--- Start Recorded data ---
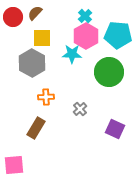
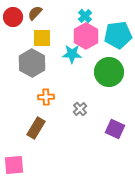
cyan pentagon: rotated 12 degrees counterclockwise
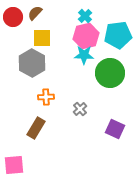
pink hexagon: rotated 15 degrees clockwise
cyan star: moved 12 px right, 1 px down
green circle: moved 1 px right, 1 px down
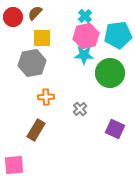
gray hexagon: rotated 20 degrees clockwise
brown rectangle: moved 2 px down
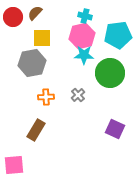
cyan cross: rotated 32 degrees counterclockwise
pink hexagon: moved 4 px left
gray cross: moved 2 px left, 14 px up
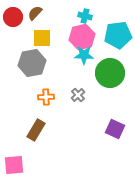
pink hexagon: moved 1 px down
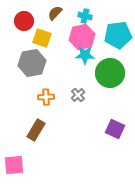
brown semicircle: moved 20 px right
red circle: moved 11 px right, 4 px down
yellow square: rotated 18 degrees clockwise
cyan star: moved 1 px right
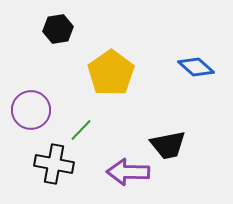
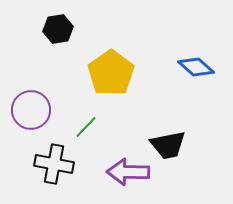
green line: moved 5 px right, 3 px up
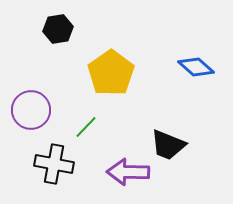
black trapezoid: rotated 33 degrees clockwise
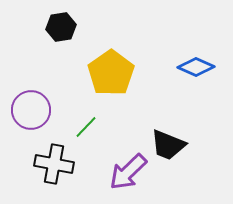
black hexagon: moved 3 px right, 2 px up
blue diamond: rotated 18 degrees counterclockwise
purple arrow: rotated 45 degrees counterclockwise
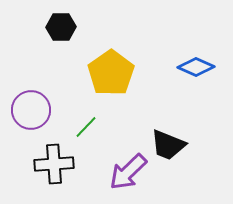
black hexagon: rotated 8 degrees clockwise
black cross: rotated 15 degrees counterclockwise
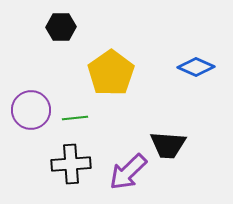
green line: moved 11 px left, 9 px up; rotated 40 degrees clockwise
black trapezoid: rotated 18 degrees counterclockwise
black cross: moved 17 px right
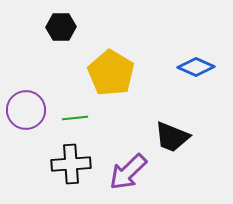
yellow pentagon: rotated 6 degrees counterclockwise
purple circle: moved 5 px left
black trapezoid: moved 4 px right, 8 px up; rotated 18 degrees clockwise
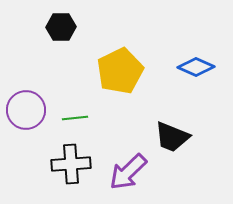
yellow pentagon: moved 9 px right, 2 px up; rotated 15 degrees clockwise
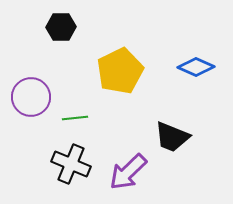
--- End Recorded data ---
▶ [Directions]:
Rewrite the lines of the material above as a numbered list with no blank lines. Omit the picture placeholders from your answer.

▶ [Answer for the task]:
1. cyan pentagon: rotated 12 degrees counterclockwise
2. pink hexagon: rotated 15 degrees clockwise
3. cyan star: moved 12 px right, 1 px down
4. green circle: moved 1 px right, 1 px down
5. gray hexagon: rotated 20 degrees clockwise
6. brown rectangle: moved 2 px down
7. cyan cross: rotated 32 degrees counterclockwise
8. pink hexagon: moved 4 px left
9. gray cross: moved 2 px left, 14 px up
10. pink hexagon: moved 1 px down
11. brown semicircle: moved 20 px right
12. red circle: moved 11 px right, 4 px down
13. yellow square: rotated 18 degrees clockwise
14. cyan star: moved 1 px right
15. green line: moved 5 px right, 3 px up
16. black trapezoid: rotated 33 degrees clockwise
17. black hexagon: moved 3 px right, 2 px up
18. blue diamond: rotated 18 degrees counterclockwise
19. purple arrow: rotated 45 degrees counterclockwise
20. black hexagon: rotated 8 degrees clockwise
21. black cross: rotated 15 degrees counterclockwise
22. green line: moved 11 px left, 9 px up; rotated 40 degrees clockwise
23. black trapezoid: rotated 18 degrees counterclockwise
24. black cross: moved 17 px right
25. yellow pentagon: rotated 6 degrees counterclockwise
26. purple circle: moved 5 px left
27. black trapezoid: moved 4 px right, 8 px up; rotated 18 degrees clockwise
28. yellow pentagon: moved 9 px right, 2 px up; rotated 15 degrees clockwise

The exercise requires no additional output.